Records for this task below:

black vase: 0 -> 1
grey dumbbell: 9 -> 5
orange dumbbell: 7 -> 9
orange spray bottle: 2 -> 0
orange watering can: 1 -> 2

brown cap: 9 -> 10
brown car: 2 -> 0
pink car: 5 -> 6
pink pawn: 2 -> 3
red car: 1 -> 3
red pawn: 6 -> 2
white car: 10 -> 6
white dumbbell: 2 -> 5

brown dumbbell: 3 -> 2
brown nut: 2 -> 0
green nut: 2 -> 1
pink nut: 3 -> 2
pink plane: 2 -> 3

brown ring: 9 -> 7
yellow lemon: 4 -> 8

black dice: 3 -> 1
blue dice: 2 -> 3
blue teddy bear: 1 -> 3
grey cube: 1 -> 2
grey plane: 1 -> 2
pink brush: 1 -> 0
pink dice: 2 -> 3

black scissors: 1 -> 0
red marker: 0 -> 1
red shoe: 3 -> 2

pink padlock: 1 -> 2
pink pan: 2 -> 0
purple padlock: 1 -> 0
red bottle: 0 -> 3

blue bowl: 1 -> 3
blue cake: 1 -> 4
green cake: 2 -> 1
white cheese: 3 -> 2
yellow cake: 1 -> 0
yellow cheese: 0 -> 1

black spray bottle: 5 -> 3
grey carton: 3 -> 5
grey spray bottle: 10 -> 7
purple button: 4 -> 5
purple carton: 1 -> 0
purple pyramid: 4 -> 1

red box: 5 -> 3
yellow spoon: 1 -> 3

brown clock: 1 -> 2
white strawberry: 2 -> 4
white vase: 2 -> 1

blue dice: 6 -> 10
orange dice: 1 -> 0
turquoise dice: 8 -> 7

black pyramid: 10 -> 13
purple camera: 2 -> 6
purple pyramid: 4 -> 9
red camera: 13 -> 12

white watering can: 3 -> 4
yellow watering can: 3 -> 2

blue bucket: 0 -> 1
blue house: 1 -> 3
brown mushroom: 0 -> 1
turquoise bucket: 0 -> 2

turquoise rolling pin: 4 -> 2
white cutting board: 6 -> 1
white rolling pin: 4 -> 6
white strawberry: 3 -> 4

End of Records for this task.

* [Work item]:
With "brown" as the string to find, copy every line of the records that holds it.

* [Result of the exercise]:
brown cap: 9 -> 10
brown car: 2 -> 0
brown dumbbell: 3 -> 2
brown nut: 2 -> 0
brown ring: 9 -> 7
brown clock: 1 -> 2
brown mushroom: 0 -> 1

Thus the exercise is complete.